Exercise aim:
In the records below, find the line with "T2: NPN (B N19, C" and repeat exactly every line from it through the line with "F1: 2A (N2, N16) -> none". Pictures stay out.

Data provided:
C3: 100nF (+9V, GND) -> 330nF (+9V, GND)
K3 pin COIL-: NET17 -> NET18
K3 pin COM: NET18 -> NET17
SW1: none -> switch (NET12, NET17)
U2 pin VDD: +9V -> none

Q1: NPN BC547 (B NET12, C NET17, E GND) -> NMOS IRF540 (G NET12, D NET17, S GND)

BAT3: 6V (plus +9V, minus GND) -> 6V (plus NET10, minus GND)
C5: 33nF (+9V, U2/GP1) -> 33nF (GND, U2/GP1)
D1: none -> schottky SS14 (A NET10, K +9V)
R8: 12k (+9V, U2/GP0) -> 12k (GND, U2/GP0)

* * *

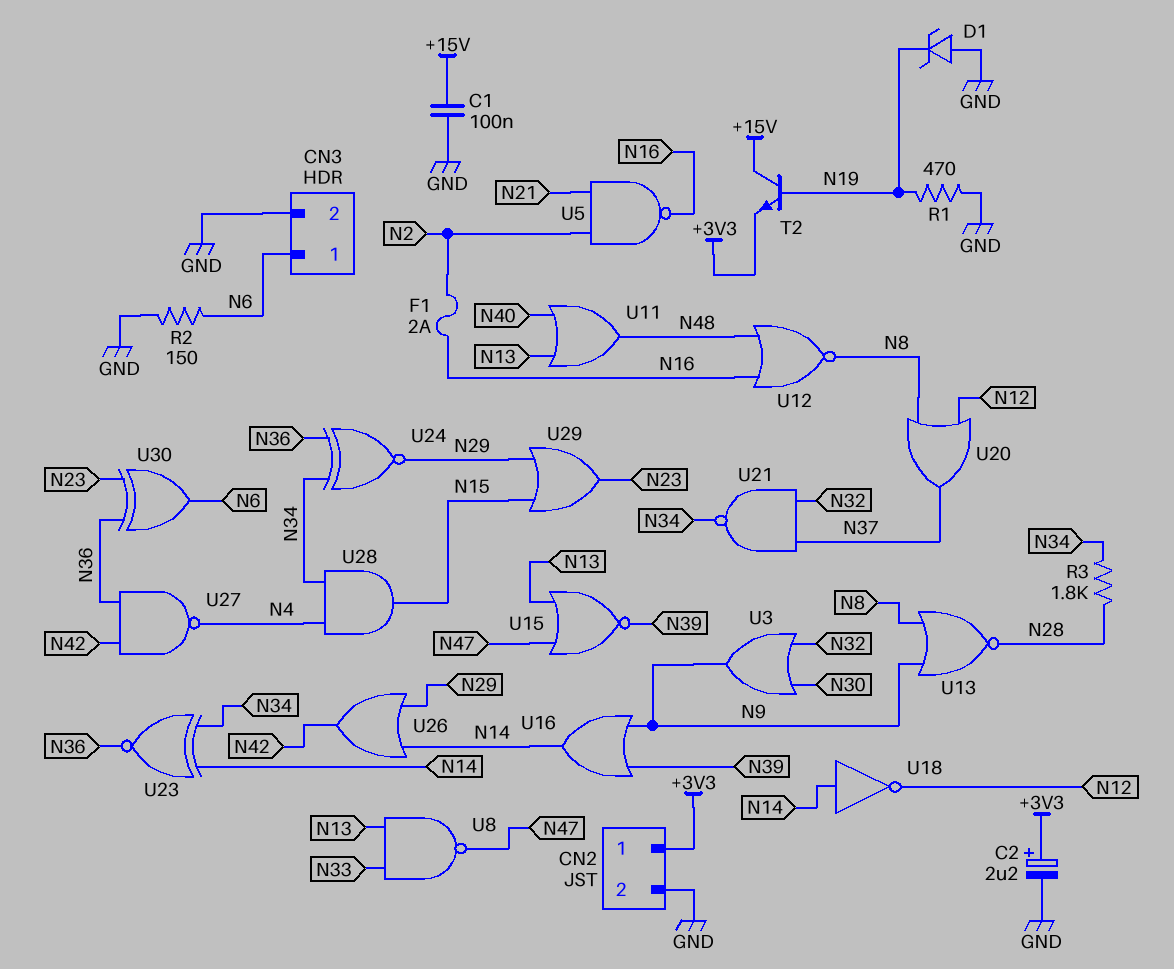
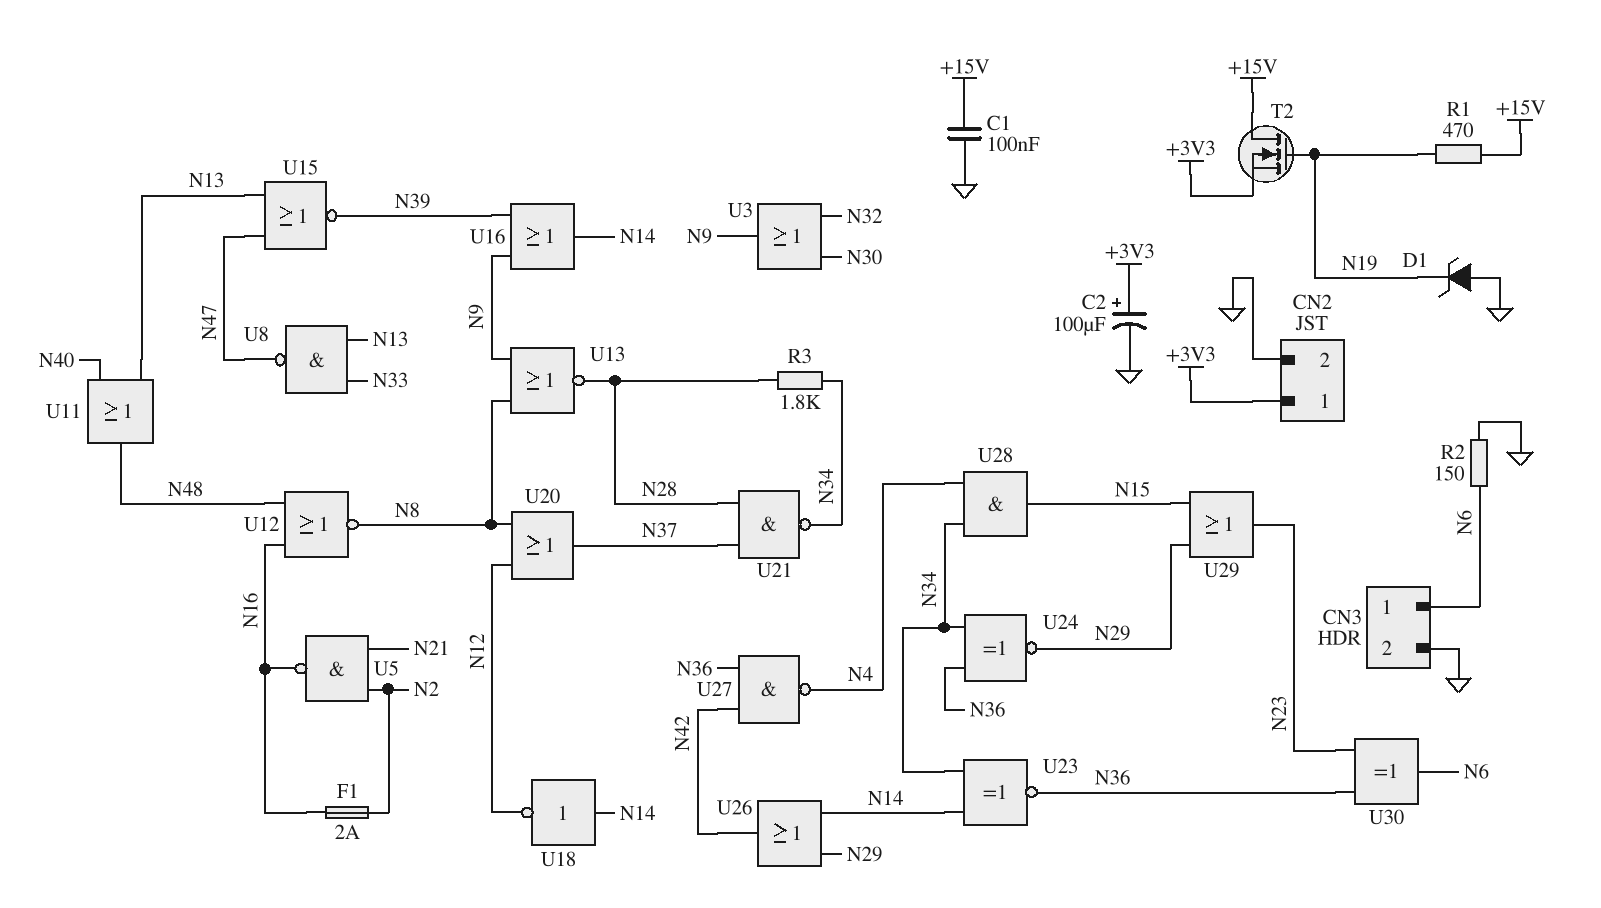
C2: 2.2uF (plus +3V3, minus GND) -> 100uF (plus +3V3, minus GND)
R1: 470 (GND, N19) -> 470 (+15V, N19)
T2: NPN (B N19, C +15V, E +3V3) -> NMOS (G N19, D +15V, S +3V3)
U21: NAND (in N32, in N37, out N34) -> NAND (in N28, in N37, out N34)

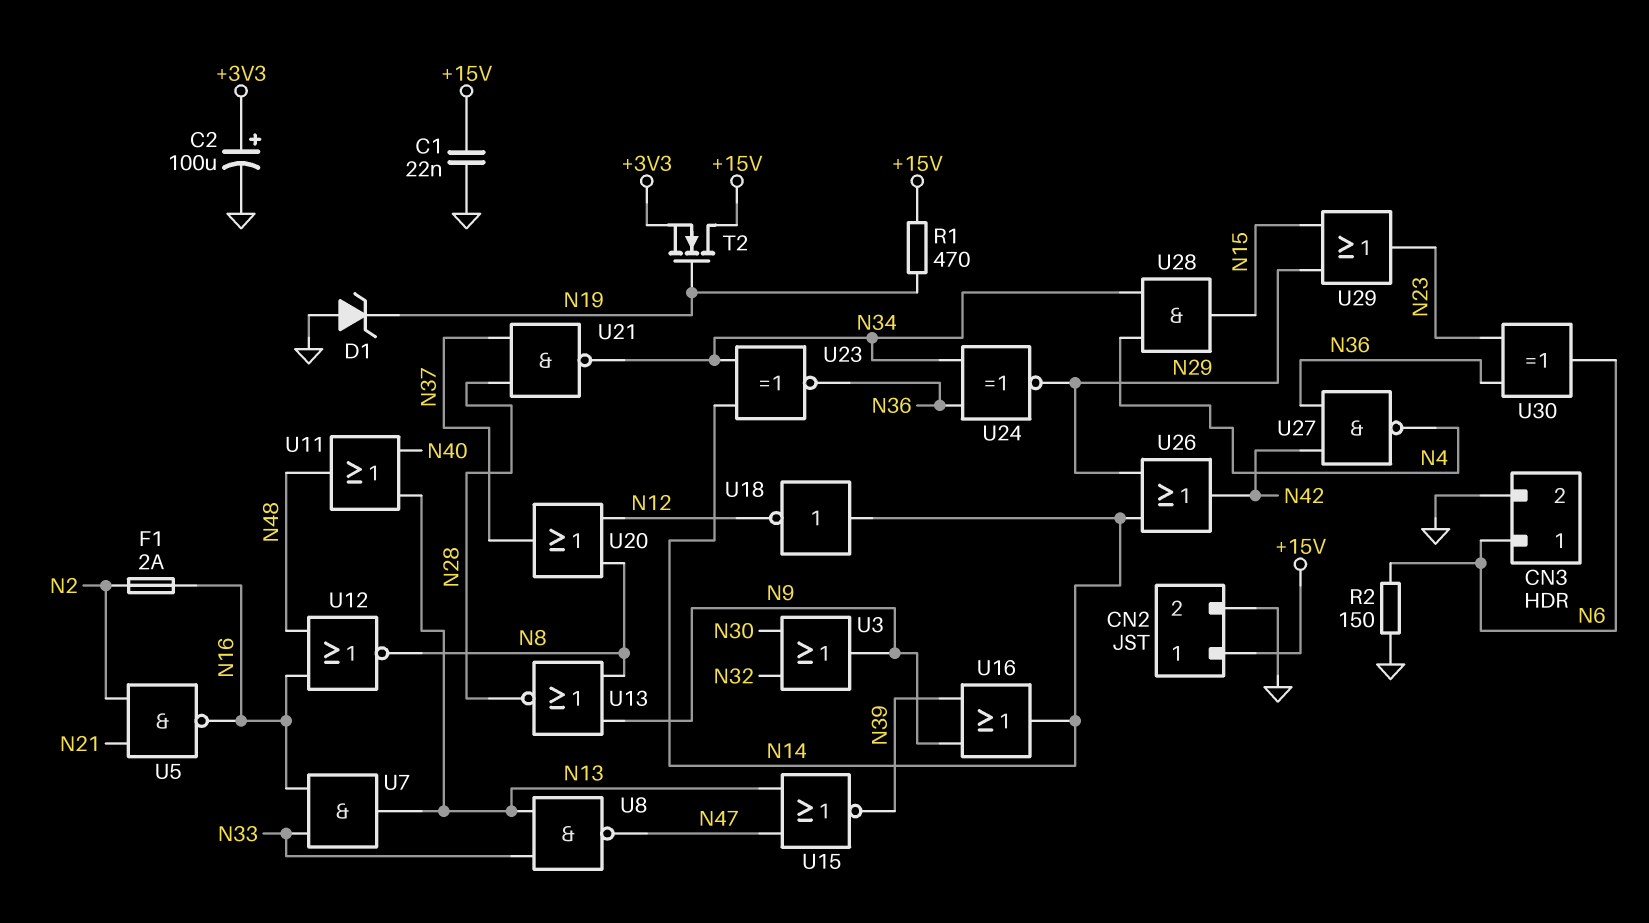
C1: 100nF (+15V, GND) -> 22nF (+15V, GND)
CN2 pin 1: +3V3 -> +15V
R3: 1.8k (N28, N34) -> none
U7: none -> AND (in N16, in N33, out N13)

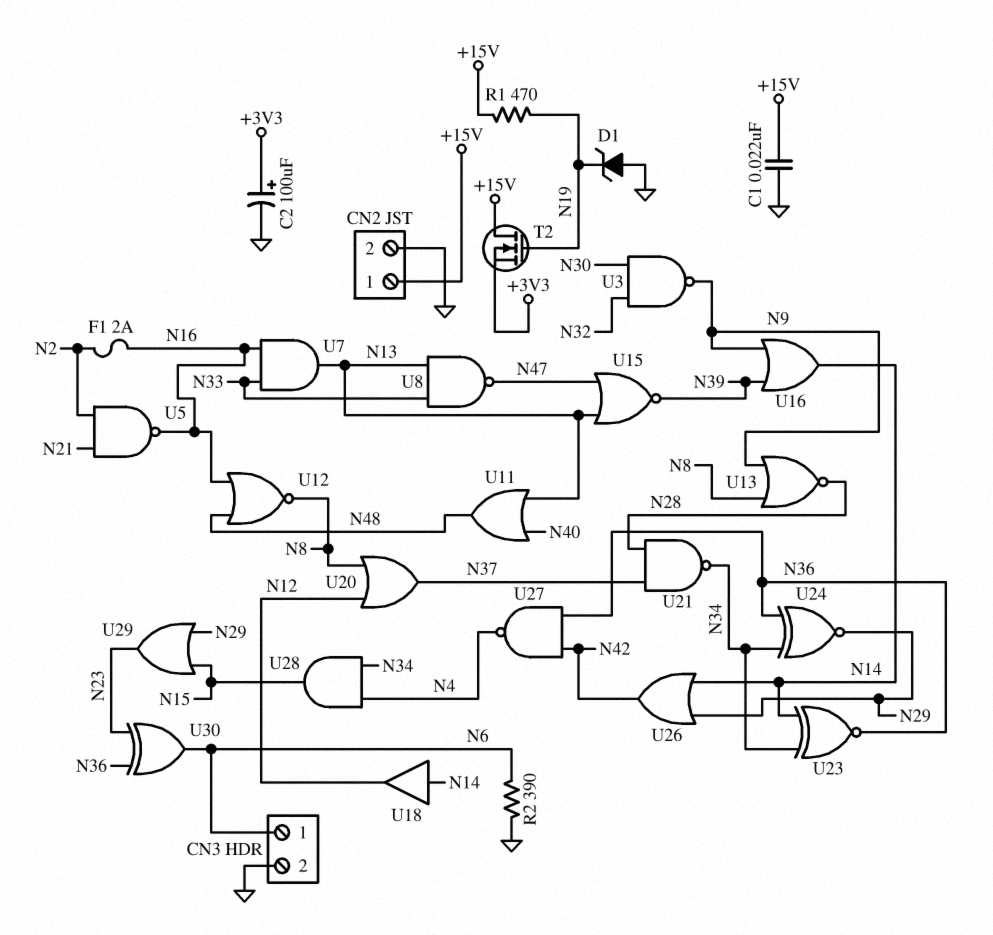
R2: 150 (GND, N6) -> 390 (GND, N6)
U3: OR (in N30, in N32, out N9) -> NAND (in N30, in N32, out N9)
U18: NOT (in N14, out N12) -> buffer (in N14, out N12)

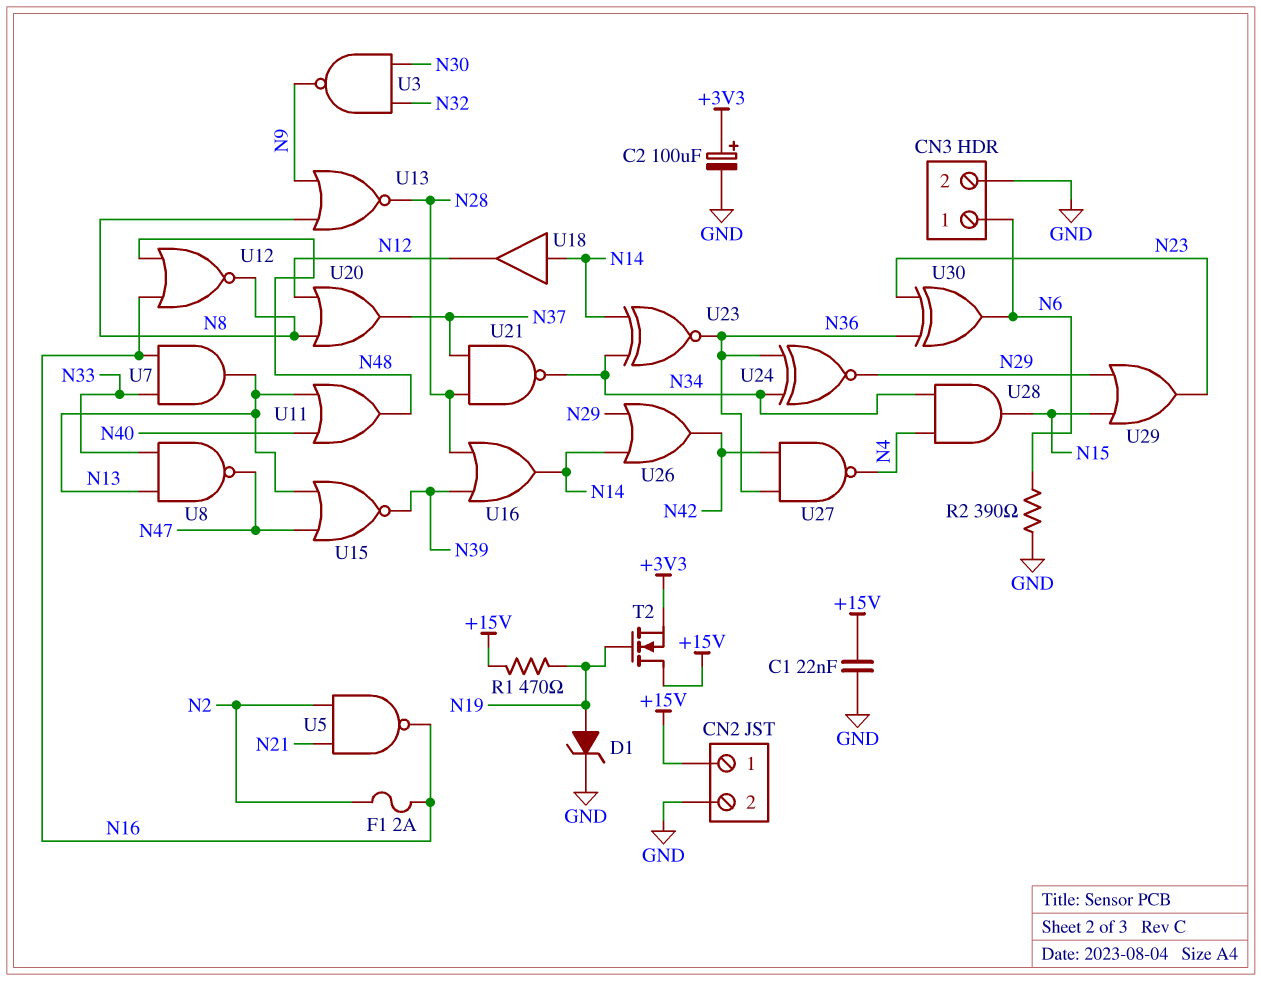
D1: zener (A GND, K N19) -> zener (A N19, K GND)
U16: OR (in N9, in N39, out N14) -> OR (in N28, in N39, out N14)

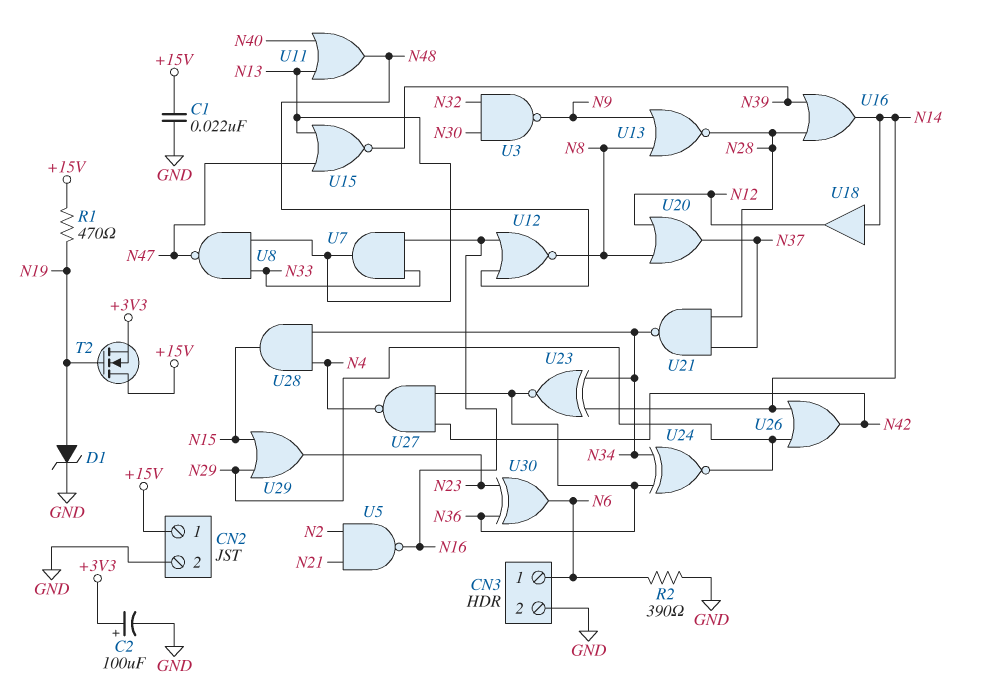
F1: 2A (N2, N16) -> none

Your solution:
T2: NPN (B N19, C +15V, E +3V3) -> NMOS (G N19, D +15V, S +3V3)
U21: NAND (in N32, in N37, out N34) -> NAND (in N28, in N37, out N34)

C1: 100nF (+15V, GND) -> 22nF (+15V, GND)
CN2 pin 1: +3V3 -> +15V
R3: 1.8k (N28, N34) -> none
U7: none -> AND (in N16, in N33, out N13)

R2: 150 (GND, N6) -> 390 (GND, N6)
U3: OR (in N30, in N32, out N9) -> NAND (in N30, in N32, out N9)
U18: NOT (in N14, out N12) -> buffer (in N14, out N12)

D1: zener (A GND, K N19) -> zener (A N19, K GND)
U16: OR (in N9, in N39, out N14) -> OR (in N28, in N39, out N14)

F1: 2A (N2, N16) -> none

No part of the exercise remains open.